In the answer, each entry below appears exactly as given, and no picture appears at all.

SUPPLIED DATA START

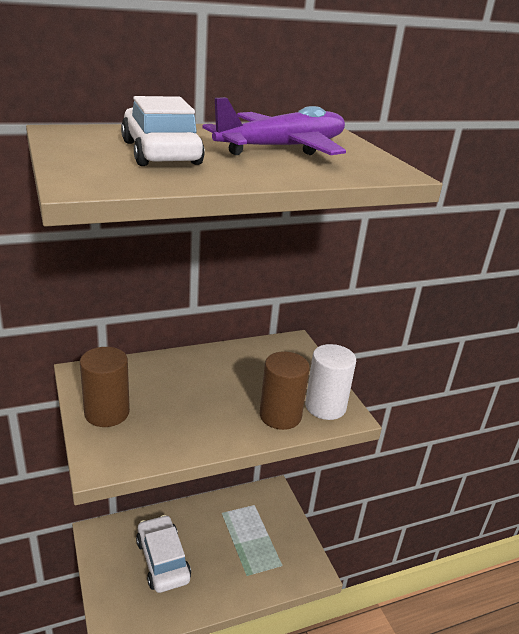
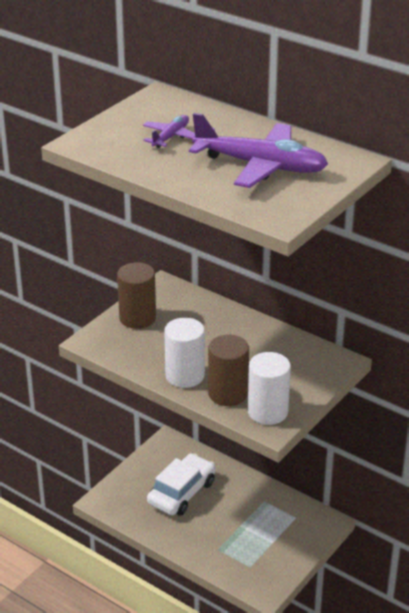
camera: 60 degrees right, 5 degrees up
white car [121,96,205,166] -> purple plane [143,115,195,148]
none -> white cylinder [164,317,205,388]

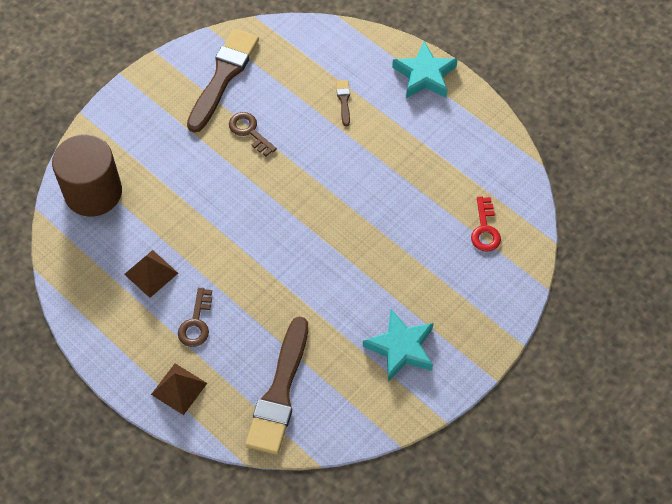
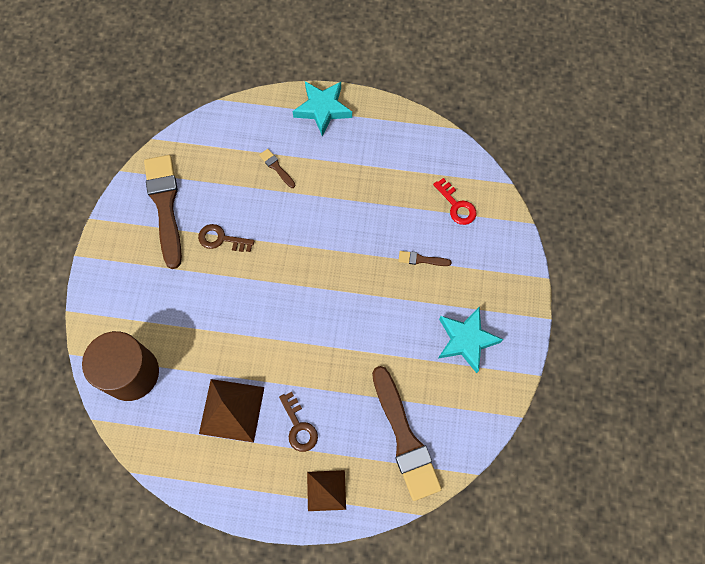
camera: 35 degrees left, 10 degrees up
brown pyramid [124,250,178,298] -> brown pyramid [199,379,264,443], size x1.51
none -> brown brush [398,251,451,266]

SUPPLIED DATA END

**OUTPUT BELOW**
camera: 60 degrees right, 5 degrees up
white car [121,96,205,166] -> purple plane [143,115,195,148]
none -> white cylinder [164,317,205,388]

camera: 35 degrees left, 10 degrees up
brown pyramid [124,250,178,298] -> brown pyramid [199,379,264,443], size x1.51
none -> brown brush [398,251,451,266]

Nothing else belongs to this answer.